**The problem:** Scan the listing below. Copy each line that contains "minus".

**Source material:**

Content starts

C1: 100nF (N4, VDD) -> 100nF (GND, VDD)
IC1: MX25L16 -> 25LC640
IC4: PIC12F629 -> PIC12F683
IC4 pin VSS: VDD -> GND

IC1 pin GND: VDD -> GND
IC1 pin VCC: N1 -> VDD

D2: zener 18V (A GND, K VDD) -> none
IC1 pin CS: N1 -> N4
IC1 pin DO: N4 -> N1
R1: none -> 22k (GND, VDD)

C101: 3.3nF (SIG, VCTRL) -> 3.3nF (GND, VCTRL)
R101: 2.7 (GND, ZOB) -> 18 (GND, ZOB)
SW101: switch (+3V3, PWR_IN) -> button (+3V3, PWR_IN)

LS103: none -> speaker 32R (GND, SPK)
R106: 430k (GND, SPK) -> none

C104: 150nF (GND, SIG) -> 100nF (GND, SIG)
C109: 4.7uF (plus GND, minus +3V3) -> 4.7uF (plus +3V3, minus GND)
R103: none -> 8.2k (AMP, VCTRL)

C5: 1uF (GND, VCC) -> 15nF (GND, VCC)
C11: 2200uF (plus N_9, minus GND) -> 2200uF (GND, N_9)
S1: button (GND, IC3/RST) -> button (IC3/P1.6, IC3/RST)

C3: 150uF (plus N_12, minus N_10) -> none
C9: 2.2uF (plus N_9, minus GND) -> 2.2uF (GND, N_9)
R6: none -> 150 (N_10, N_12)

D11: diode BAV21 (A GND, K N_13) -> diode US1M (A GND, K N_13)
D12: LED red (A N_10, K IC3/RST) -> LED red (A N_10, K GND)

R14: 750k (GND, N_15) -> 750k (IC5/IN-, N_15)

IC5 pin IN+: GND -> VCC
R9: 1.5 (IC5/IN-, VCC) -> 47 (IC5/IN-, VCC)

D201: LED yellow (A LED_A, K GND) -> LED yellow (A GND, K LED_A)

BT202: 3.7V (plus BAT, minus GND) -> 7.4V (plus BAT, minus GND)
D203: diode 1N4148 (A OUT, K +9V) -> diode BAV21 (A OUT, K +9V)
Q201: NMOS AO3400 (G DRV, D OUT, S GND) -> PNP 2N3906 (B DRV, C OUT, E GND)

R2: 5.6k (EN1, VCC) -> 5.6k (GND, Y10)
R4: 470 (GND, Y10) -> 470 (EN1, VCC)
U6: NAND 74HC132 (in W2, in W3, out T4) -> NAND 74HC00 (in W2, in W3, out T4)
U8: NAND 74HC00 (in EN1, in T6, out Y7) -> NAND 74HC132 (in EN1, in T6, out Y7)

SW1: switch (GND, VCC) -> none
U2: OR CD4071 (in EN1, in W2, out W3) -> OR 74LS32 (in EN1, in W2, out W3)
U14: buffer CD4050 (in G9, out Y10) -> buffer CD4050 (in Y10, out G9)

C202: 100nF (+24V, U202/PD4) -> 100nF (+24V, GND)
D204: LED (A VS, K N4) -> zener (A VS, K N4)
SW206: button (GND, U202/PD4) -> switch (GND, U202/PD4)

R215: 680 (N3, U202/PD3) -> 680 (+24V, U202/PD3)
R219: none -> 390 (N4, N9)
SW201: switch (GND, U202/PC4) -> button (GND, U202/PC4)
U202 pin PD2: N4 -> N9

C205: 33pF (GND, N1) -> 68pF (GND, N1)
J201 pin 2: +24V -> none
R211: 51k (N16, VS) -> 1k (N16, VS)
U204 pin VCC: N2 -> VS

Content ends

**Answer section:**
C109: 4.7uF (plus GND, minus +3V3) -> 4.7uF (plus +3V3, minus GND)
C11: 2200uF (plus N_9, minus GND) -> 2200uF (GND, N_9)
C3: 150uF (plus N_12, minus N_10) -> none
C9: 2.2uF (plus N_9, minus GND) -> 2.2uF (GND, N_9)
BT202: 3.7V (plus BAT, minus GND) -> 7.4V (plus BAT, minus GND)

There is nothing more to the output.